* [What you should do] Leave out the pictures and retype, exactly, the lines below from the line with "R4: 160k (D0, W8) -> 160k (COM, W8)" up to and including the line with "C3: 100nF (N_11, VA) -> 100nF (GND, VA)", nothing more.

* [Recorded information]

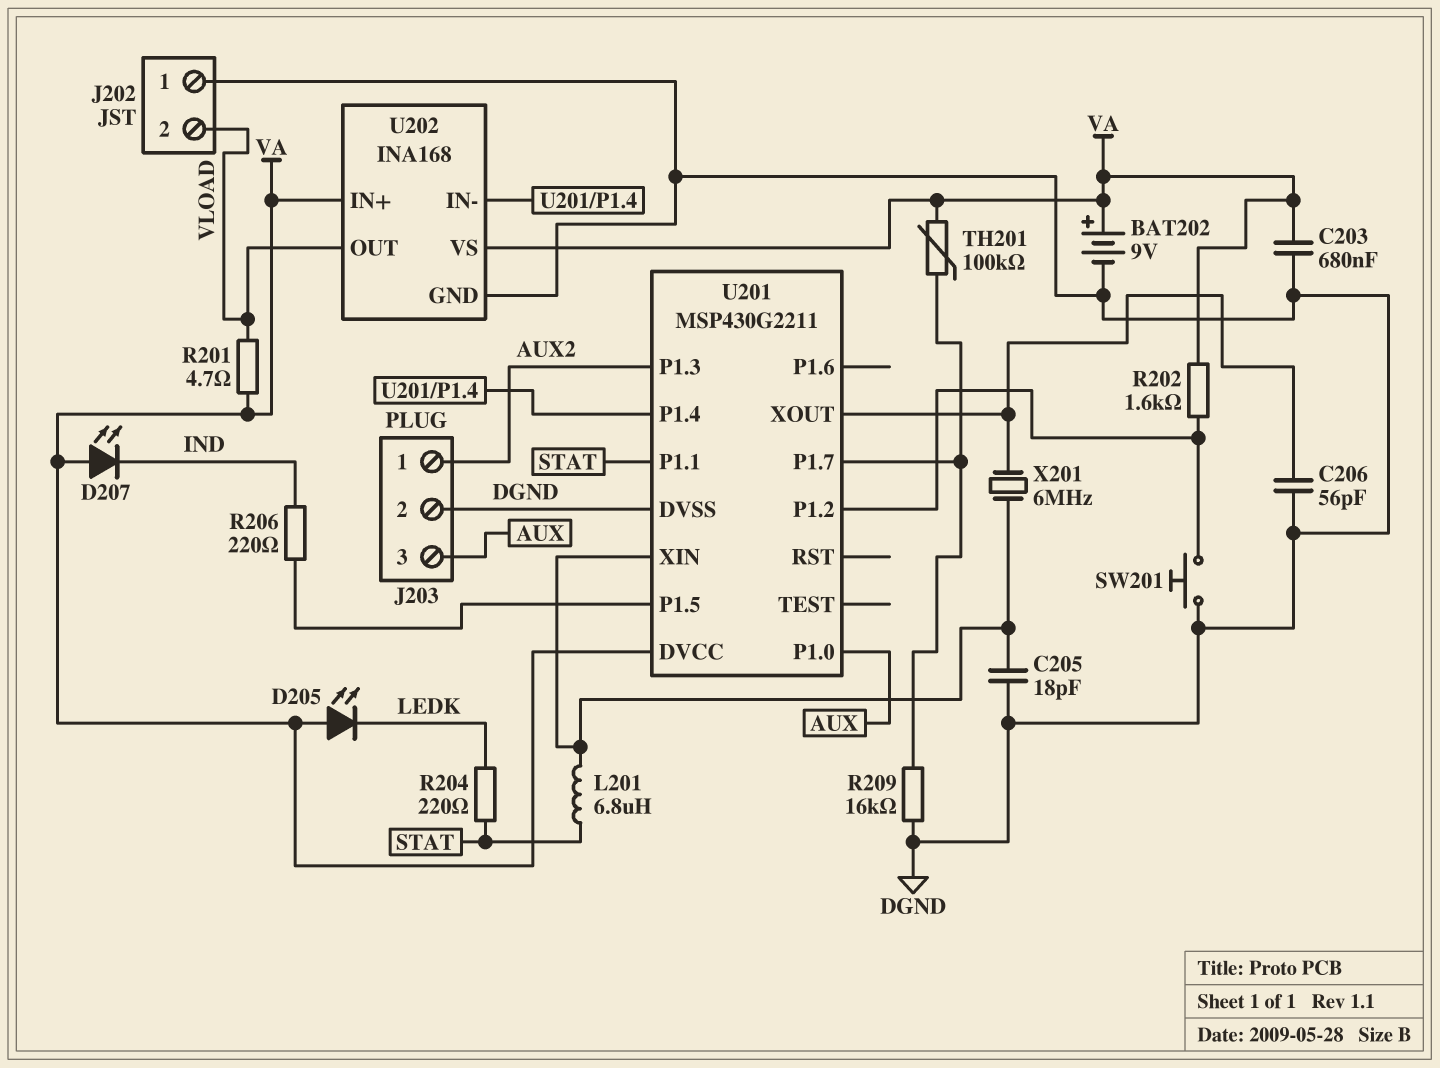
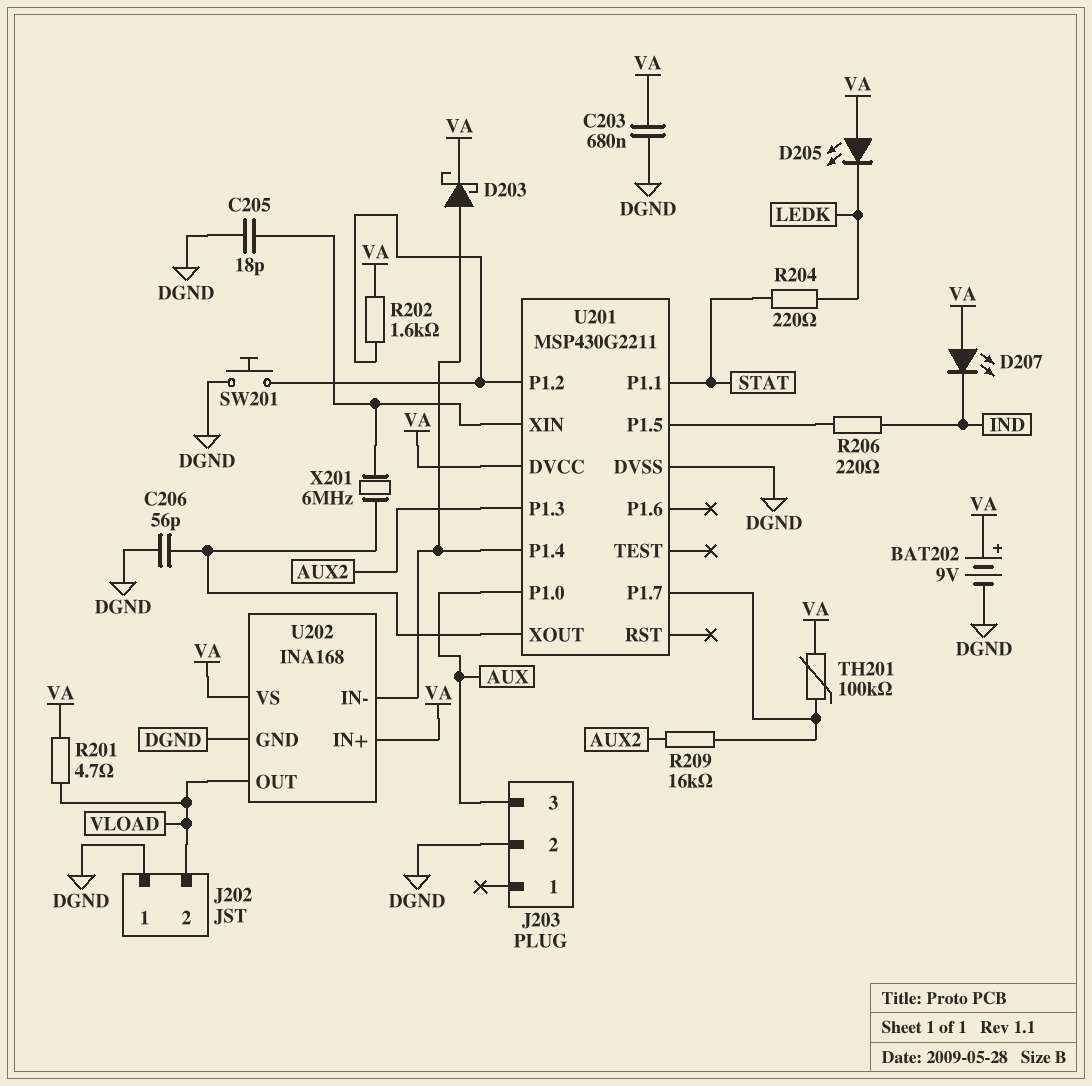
D203: none -> schottky (A U201/P1.4, K VA)
J203 pin 1: AUX2 -> none
L201: 6.8uH (STAT, U201/XIN) -> none
R209: 16k (DGND, U201/P1.7) -> 16k (AUX2, U201/P1.7)

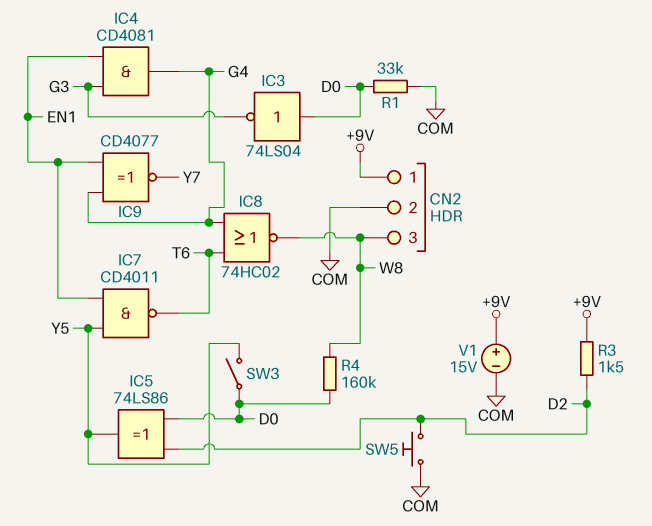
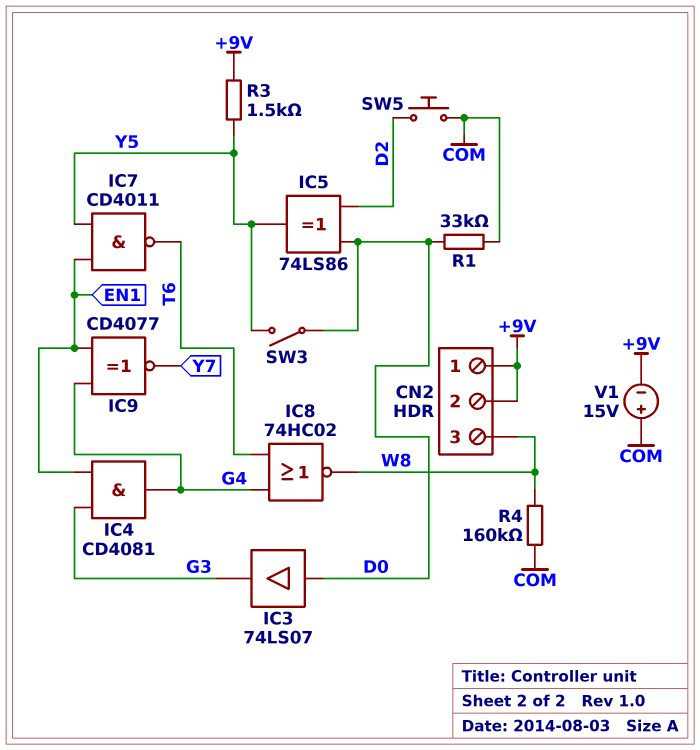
CN2 pin 2: COM -> +9V
IC3: NOT 74LS04 (in D0, out G3) -> buffer 74LS07 (in D0, out G3)
R3: 1.5k (+9V, D2) -> 1.5k (+9V, Y5)
R4: 160k (D0, W8) -> 160k (COM, W8)
V1: 15V (plus +9V, minus COM) -> 15V (plus COM, minus +9V)

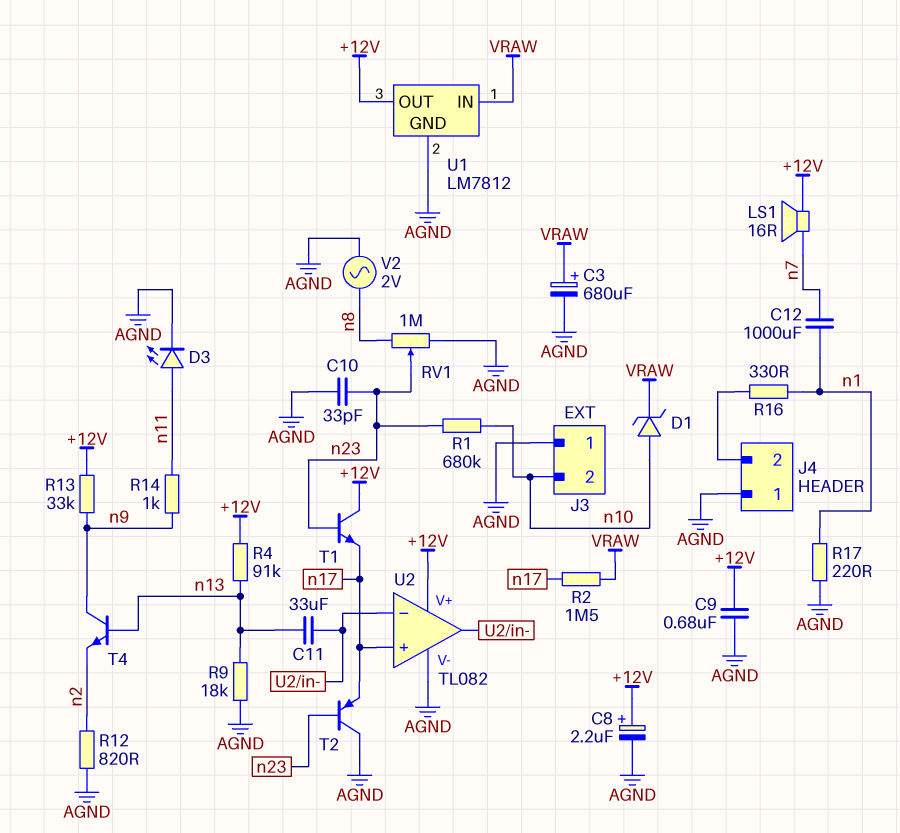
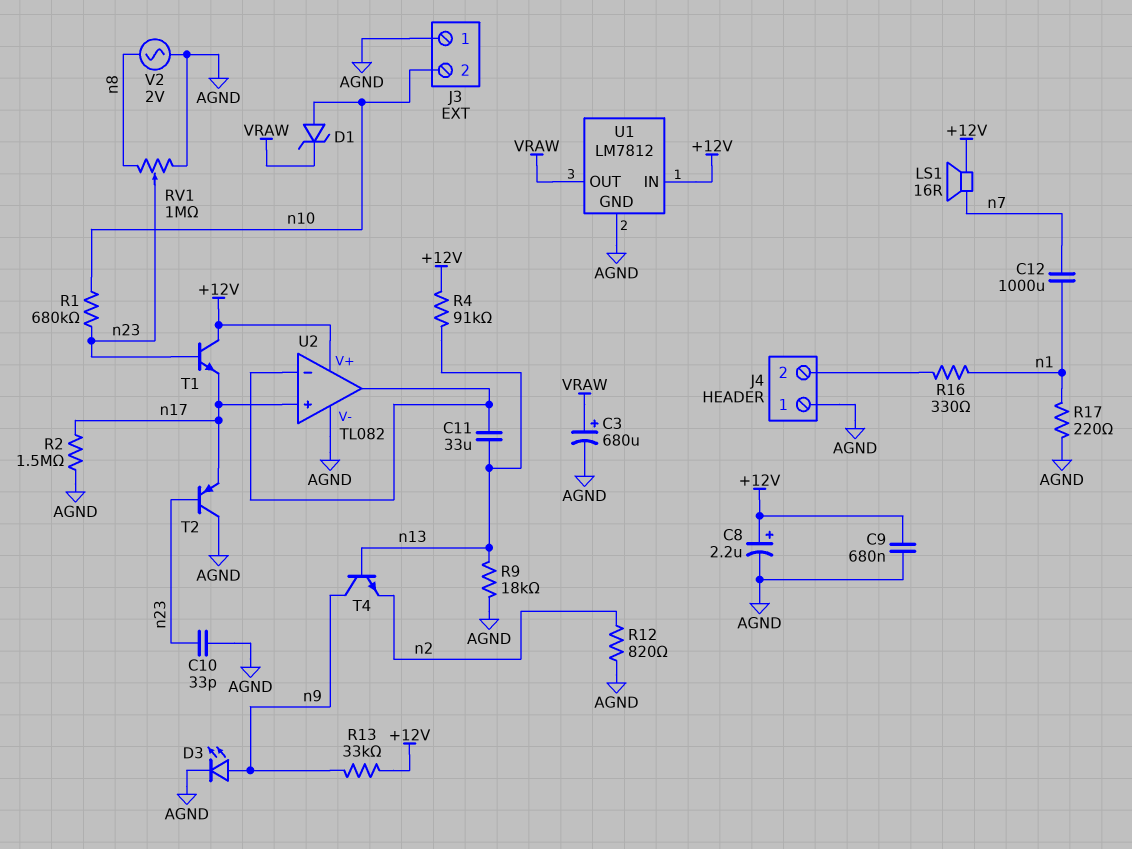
D3: LED (A n11, K AGND) -> LED (A n9, K AGND)
R2: 1.5M (VRAW, n17) -> 1.5M (AGND, n17)
R14: 1k (n9, n11) -> none
U1 pin IN: VRAW -> +12V
U1 pin OUT: +12V -> VRAW

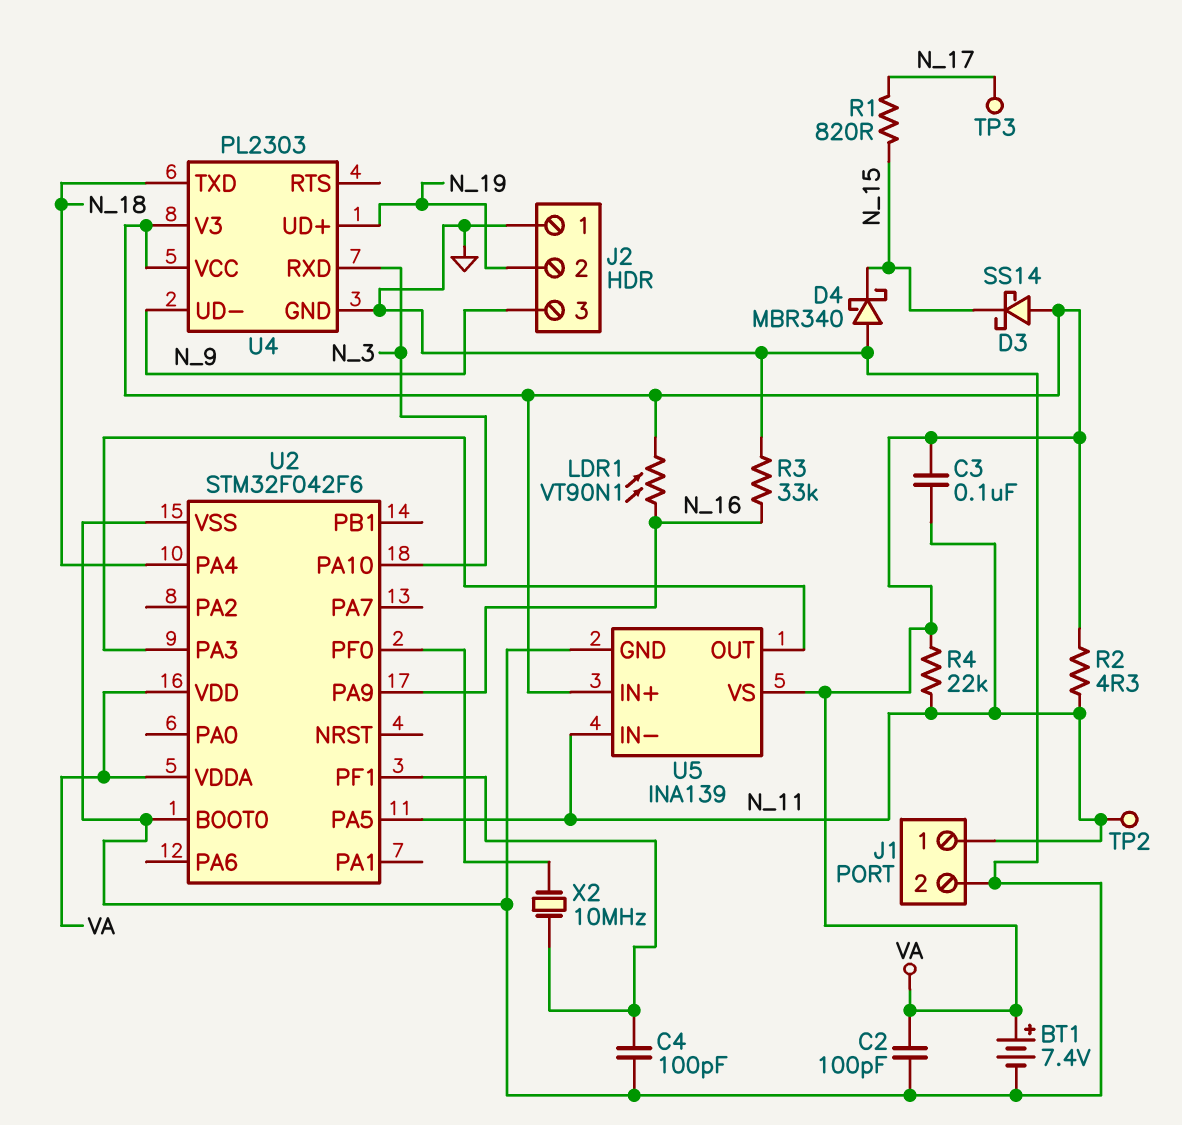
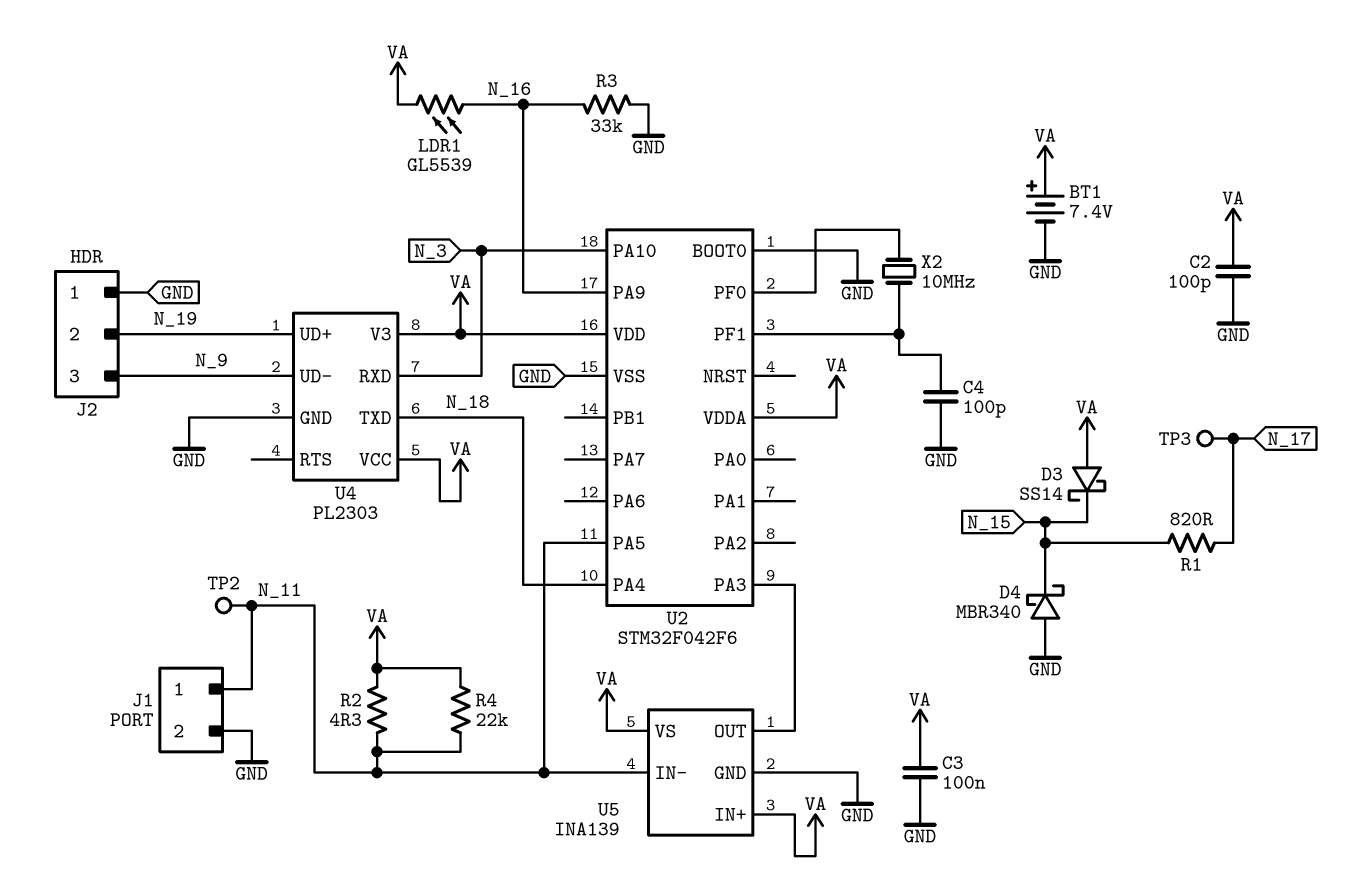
C3: 100nF (N_11, VA) -> 100nF (GND, VA)
LDR1: VT90N1 (N_16, VA) -> GL5539 (N_16, VA)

* [Solved exercise]
R4: 160k (D0, W8) -> 160k (COM, W8)
V1: 15V (plus +9V, minus COM) -> 15V (plus COM, minus +9V)

D3: LED (A n11, K AGND) -> LED (A n9, K AGND)
R2: 1.5M (VRAW, n17) -> 1.5M (AGND, n17)
R14: 1k (n9, n11) -> none
U1 pin IN: VRAW -> +12V
U1 pin OUT: +12V -> VRAW

C3: 100nF (N_11, VA) -> 100nF (GND, VA)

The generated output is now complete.